**Your assignment**.
Line by line, retype the material exactly and leave each picture out.

**Listed entries**.
════════

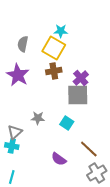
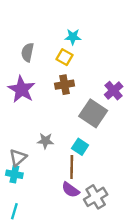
yellow square: (54, 48) -> (65, 57), size x0.6
purple cross: (81, 78) -> (114, 91), moved
gray square: (78, 95) -> (93, 113), turned 35
brown line: (89, 149) -> (72, 167), moved, turned 48
gray cross: (97, 173) -> (96, 197), moved

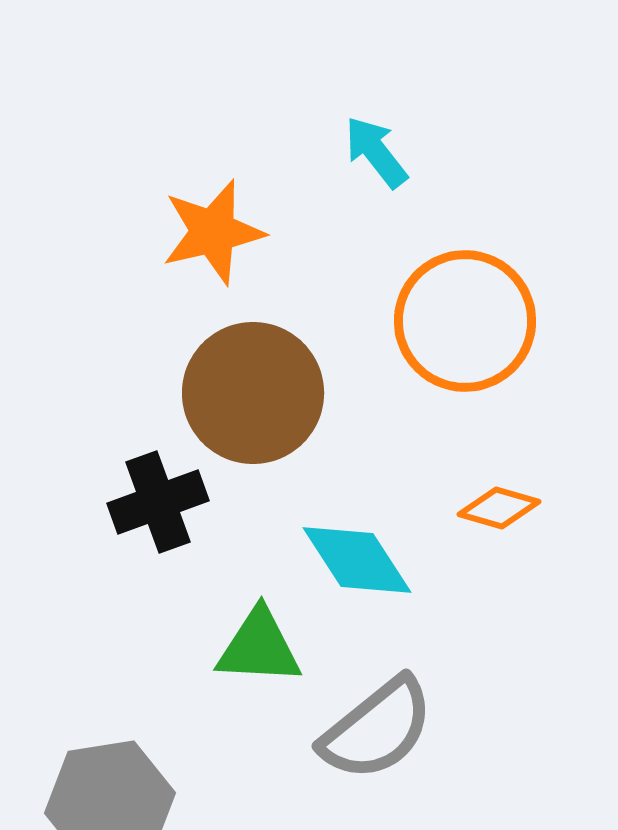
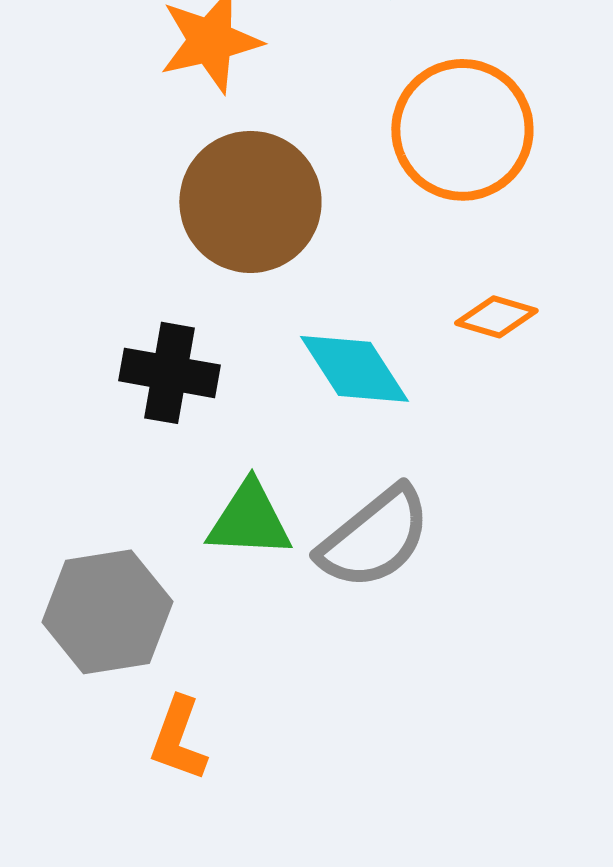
black cross: (158, 502) -> (169, 373), moved, turned 30
green triangle: (259, 647) -> (249, 520), moved

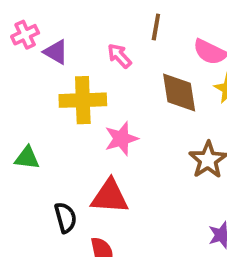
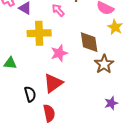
brown diamond: (179, 92) -> (89, 42), moved
red triangle: (110, 196) -> (53, 83), turned -40

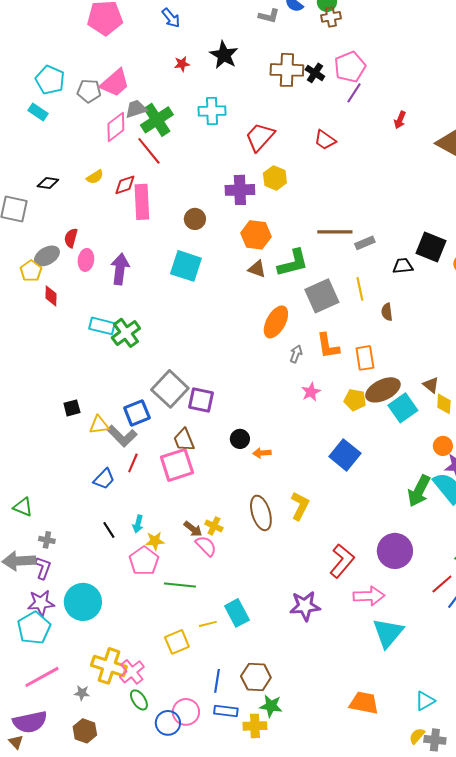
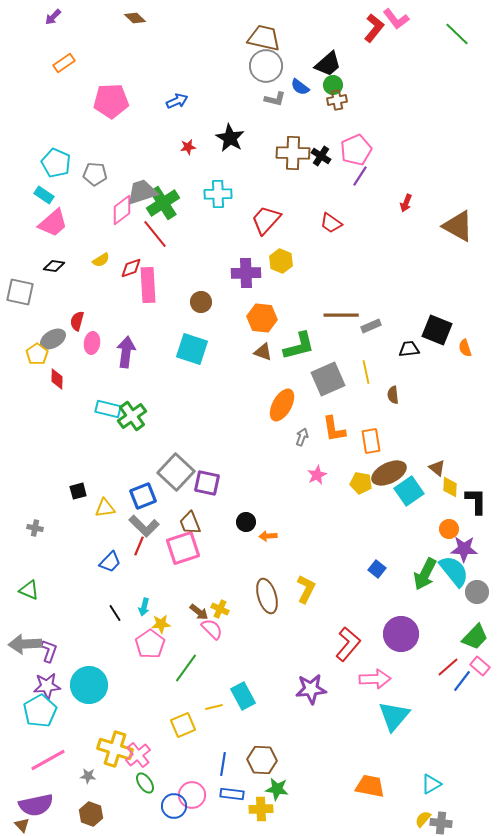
blue arrow: (171, 18) -> (177, 101), turned -75
pink trapezoid: (115, 83) -> (53, 223), moved
gray trapezoid: (136, 109) -> (142, 192), size x1.4
gray L-shape: (122, 436) -> (144, 526), moved
blue square: (345, 455) -> (377, 569), moved, size x0.6
gray cross: (47, 540) -> (35, 528), moved
green line: (180, 585) -> (186, 668), turned -60

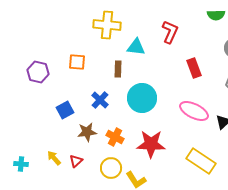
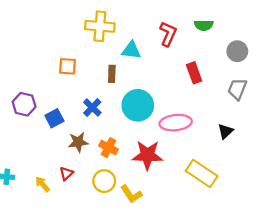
green semicircle: (216, 15) -> (204, 25), moved
purple hexagon: (38, 72) -> (24, 104), moved
pink ellipse: (194, 111) -> (176, 123), moved, turned -32
yellow arrow: (54, 158) -> (43, 184), moved

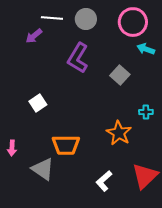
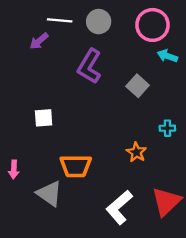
white square: (38, 103) -> (44, 118), turned 30
orange star: (119, 133) -> (136, 152), size x0.7
white L-shape: (104, 181) -> (119, 207), size x1.4

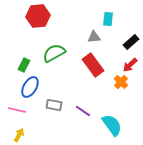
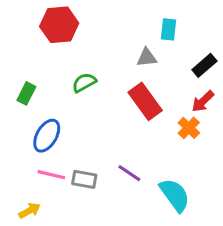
green semicircle: (54, 53) -> (84, 83), size x0.7
green rectangle: (24, 65) -> (26, 93), moved
gray rectangle: (54, 105) -> (84, 179), moved
pink line: (17, 110) -> (51, 175), moved
yellow arrow: (19, 135) -> (30, 211), turned 32

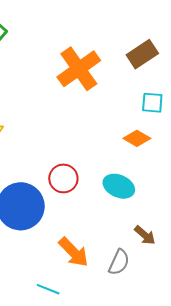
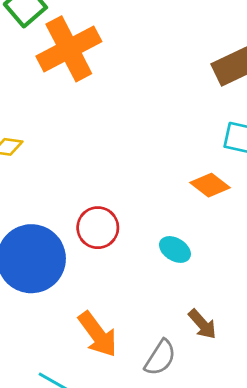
orange cross: (79, 69) -> (69, 49), moved
cyan ellipse: (119, 186) -> (175, 249), size x0.7

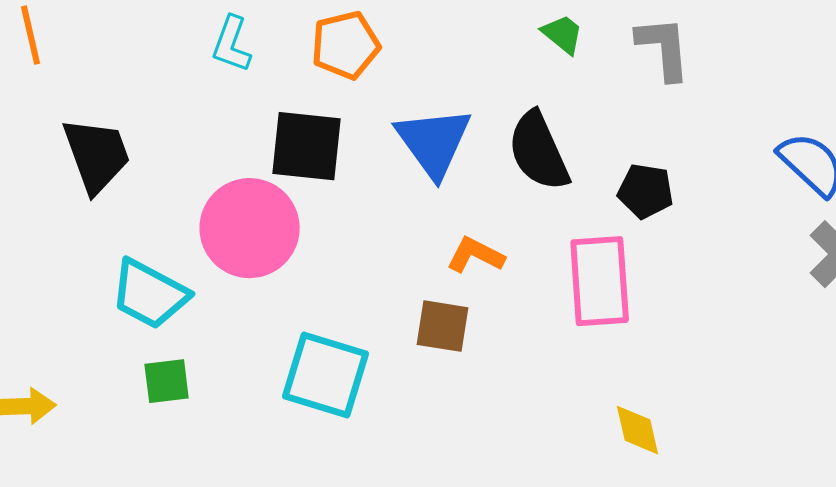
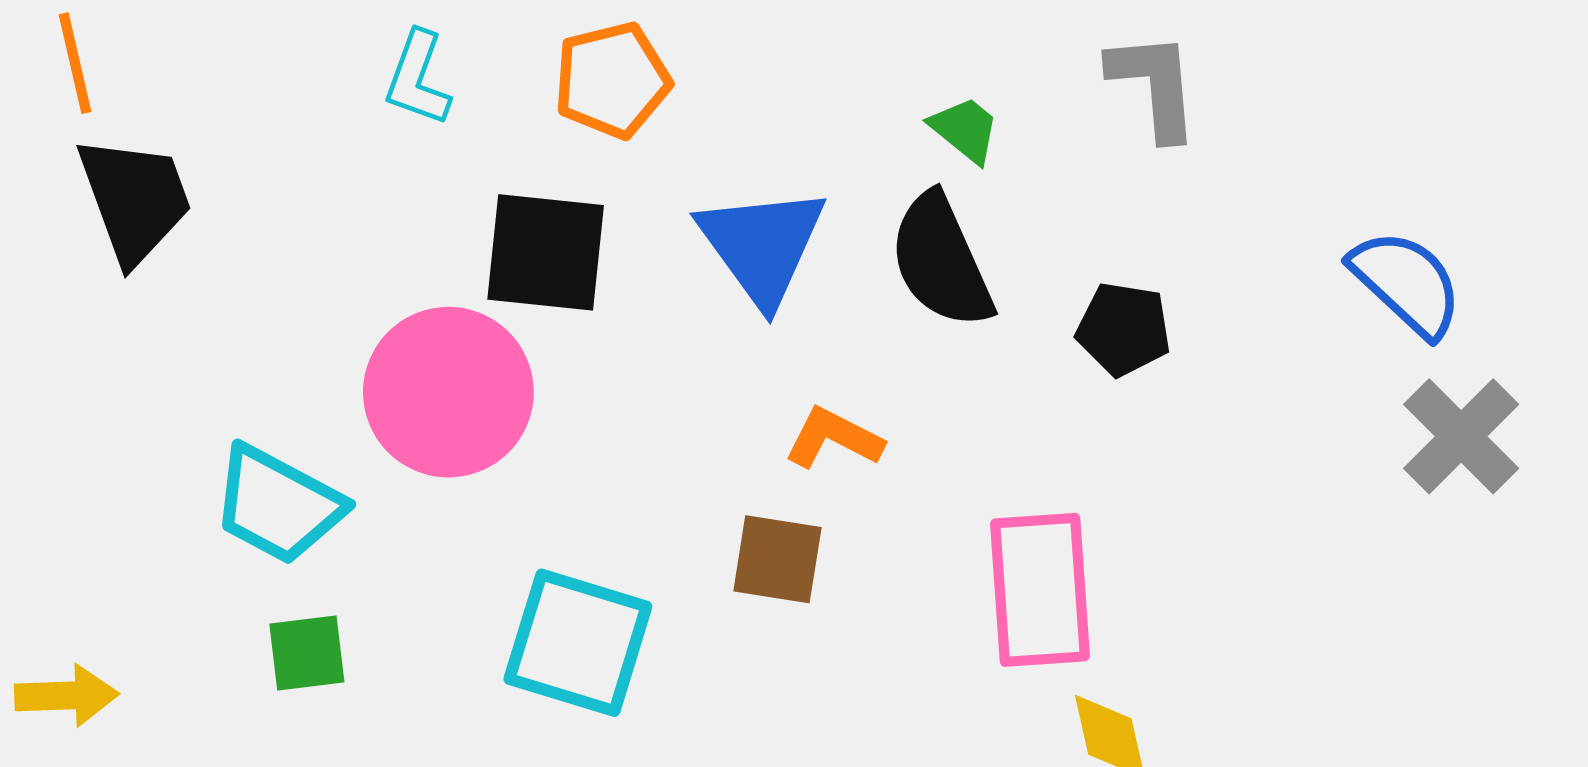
green trapezoid: (563, 34) -> (965, 130), moved
black trapezoid: (97, 155) -> (135, 199), moved
pink rectangle: (600, 281) -> (1040, 590), moved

════════

**Exercise response**.
yellow square: (54, 48) -> (65, 57), size x0.6
purple cross: (81, 78) -> (114, 91), moved
gray square: (78, 95) -> (93, 113), turned 35
brown line: (89, 149) -> (72, 167), moved, turned 48
gray cross: (97, 173) -> (96, 197), moved

black cross: (158, 502) -> (169, 373), moved, turned 30
green triangle: (259, 647) -> (249, 520), moved

brown diamond: (179, 92) -> (89, 42), moved
red triangle: (110, 196) -> (53, 83), turned -40

blue arrow: (171, 18) -> (177, 101), turned -75
pink trapezoid: (115, 83) -> (53, 223), moved
gray trapezoid: (136, 109) -> (142, 192), size x1.4
gray L-shape: (122, 436) -> (144, 526), moved
blue square: (345, 455) -> (377, 569), moved, size x0.6
gray cross: (47, 540) -> (35, 528), moved
green line: (180, 585) -> (186, 668), turned -60

green semicircle: (216, 15) -> (204, 25), moved
purple hexagon: (38, 72) -> (24, 104), moved
pink ellipse: (194, 111) -> (176, 123), moved, turned -32
yellow arrow: (54, 158) -> (43, 184), moved

white square: (38, 103) -> (44, 118), turned 30
orange star: (119, 133) -> (136, 152), size x0.7
white L-shape: (104, 181) -> (119, 207), size x1.4

green semicircle: (54, 53) -> (84, 83), size x0.7
green rectangle: (24, 65) -> (26, 93), moved
gray rectangle: (54, 105) -> (84, 179), moved
pink line: (17, 110) -> (51, 175), moved
yellow arrow: (19, 135) -> (30, 211), turned 32

orange cross: (79, 69) -> (69, 49), moved
cyan ellipse: (119, 186) -> (175, 249), size x0.7

green trapezoid: (563, 34) -> (965, 130), moved
black trapezoid: (97, 155) -> (135, 199), moved
pink rectangle: (600, 281) -> (1040, 590), moved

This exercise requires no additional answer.